**WHAT THIS TASK INVOLVES:** Show each line of the data below that has the string "right" in it.

**Recorded data:**

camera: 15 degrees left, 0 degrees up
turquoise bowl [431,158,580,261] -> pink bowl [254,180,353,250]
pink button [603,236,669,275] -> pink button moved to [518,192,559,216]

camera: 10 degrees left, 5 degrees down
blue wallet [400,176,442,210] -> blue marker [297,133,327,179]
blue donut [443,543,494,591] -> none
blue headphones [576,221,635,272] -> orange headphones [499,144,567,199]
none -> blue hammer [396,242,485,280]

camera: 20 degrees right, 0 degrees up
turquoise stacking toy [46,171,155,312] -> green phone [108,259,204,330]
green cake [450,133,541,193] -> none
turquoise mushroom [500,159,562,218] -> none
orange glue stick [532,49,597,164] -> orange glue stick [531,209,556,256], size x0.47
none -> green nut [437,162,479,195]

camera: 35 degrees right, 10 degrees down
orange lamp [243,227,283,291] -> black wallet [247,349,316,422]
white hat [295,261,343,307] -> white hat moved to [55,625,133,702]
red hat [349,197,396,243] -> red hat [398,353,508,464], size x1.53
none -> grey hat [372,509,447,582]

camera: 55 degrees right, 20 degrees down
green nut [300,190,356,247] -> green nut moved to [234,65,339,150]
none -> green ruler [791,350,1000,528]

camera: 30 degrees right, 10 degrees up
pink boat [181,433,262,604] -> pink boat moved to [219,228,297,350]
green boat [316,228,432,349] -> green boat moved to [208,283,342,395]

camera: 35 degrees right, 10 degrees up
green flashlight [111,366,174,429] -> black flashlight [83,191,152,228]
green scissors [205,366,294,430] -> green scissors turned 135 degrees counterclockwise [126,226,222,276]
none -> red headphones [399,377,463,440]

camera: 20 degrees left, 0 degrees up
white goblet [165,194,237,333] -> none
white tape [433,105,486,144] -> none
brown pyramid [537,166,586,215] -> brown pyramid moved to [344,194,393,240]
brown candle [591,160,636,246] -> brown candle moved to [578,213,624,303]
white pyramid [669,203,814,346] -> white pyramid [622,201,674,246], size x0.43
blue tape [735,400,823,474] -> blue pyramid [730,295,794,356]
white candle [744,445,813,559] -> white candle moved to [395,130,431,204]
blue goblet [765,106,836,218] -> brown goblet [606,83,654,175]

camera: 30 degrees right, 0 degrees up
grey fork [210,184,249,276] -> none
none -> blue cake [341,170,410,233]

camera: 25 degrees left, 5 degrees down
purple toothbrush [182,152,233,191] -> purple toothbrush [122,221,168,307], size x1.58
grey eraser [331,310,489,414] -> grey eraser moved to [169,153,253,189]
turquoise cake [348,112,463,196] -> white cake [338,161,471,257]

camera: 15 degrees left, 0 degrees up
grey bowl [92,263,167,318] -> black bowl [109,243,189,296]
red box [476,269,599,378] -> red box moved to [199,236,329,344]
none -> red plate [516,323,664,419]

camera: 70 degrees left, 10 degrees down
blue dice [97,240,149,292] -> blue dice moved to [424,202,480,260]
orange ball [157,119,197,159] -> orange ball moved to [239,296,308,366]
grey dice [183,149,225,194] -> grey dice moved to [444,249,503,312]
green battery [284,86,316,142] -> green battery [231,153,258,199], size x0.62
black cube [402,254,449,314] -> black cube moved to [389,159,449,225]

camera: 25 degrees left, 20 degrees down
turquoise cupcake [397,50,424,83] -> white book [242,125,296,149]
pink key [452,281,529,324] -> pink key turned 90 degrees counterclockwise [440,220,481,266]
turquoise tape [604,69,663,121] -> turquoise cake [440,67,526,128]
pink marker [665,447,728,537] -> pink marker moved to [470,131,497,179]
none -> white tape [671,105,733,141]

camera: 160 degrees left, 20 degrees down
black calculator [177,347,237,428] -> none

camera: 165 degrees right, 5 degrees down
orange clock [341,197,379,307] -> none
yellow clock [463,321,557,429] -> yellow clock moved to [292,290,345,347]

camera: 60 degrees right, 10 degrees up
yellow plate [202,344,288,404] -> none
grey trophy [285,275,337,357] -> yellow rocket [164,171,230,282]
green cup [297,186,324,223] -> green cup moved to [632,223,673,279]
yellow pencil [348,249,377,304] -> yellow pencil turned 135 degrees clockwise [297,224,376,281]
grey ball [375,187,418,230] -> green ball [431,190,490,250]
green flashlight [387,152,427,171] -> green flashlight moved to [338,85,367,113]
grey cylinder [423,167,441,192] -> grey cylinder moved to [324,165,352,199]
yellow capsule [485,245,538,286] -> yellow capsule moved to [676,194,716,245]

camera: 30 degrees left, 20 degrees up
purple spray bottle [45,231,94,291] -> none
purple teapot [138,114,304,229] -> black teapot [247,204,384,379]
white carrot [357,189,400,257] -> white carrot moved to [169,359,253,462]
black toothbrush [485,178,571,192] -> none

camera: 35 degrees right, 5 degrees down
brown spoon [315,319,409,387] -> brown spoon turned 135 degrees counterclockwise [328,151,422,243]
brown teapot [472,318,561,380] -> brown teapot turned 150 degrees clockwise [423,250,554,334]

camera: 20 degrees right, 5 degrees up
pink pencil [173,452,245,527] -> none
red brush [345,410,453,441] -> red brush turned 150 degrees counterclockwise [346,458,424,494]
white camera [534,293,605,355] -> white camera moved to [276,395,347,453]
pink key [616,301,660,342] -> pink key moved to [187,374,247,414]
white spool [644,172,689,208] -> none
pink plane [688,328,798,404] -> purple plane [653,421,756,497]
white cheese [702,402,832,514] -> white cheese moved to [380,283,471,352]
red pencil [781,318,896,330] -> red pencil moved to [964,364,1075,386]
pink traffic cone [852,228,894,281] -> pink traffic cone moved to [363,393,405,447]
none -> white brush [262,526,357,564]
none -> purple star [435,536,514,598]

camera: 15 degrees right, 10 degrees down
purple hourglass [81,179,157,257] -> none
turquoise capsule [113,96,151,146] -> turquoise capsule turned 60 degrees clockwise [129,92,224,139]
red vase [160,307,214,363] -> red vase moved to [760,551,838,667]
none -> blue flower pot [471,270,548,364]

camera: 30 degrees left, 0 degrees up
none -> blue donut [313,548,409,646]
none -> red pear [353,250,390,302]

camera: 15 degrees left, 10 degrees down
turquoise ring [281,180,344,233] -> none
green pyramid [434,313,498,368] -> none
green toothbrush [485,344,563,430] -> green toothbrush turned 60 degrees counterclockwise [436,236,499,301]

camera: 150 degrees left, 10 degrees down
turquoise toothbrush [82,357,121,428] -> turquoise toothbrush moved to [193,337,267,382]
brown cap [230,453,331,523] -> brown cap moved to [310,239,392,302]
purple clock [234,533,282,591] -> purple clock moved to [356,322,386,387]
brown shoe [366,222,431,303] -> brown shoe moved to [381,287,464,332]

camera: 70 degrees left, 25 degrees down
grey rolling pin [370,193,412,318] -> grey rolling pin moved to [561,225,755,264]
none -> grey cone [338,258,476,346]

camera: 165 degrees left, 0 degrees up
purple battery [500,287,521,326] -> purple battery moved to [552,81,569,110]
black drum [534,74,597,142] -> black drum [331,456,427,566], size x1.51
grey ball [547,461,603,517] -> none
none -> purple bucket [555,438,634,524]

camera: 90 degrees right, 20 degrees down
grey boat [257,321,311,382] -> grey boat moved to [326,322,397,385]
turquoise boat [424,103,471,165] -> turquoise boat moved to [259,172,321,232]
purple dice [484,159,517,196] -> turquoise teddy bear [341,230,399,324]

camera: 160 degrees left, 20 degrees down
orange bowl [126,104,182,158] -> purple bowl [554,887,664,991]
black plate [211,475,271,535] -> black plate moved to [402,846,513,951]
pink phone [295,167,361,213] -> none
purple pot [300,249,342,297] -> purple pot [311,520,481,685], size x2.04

**ANSWER BOX:**
camera: 20 degrees right, 0 degrees up
camera: 35 degrees right, 10 degrees down
camera: 55 degrees right, 20 degrees down
camera: 30 degrees right, 10 degrees up
camera: 35 degrees right, 10 degrees up
camera: 30 degrees right, 0 degrees up
camera: 165 degrees right, 5 degrees down
camera: 60 degrees right, 10 degrees up
camera: 35 degrees right, 5 degrees down
camera: 20 degrees right, 5 degrees up
camera: 15 degrees right, 10 degrees down
camera: 90 degrees right, 20 degrees down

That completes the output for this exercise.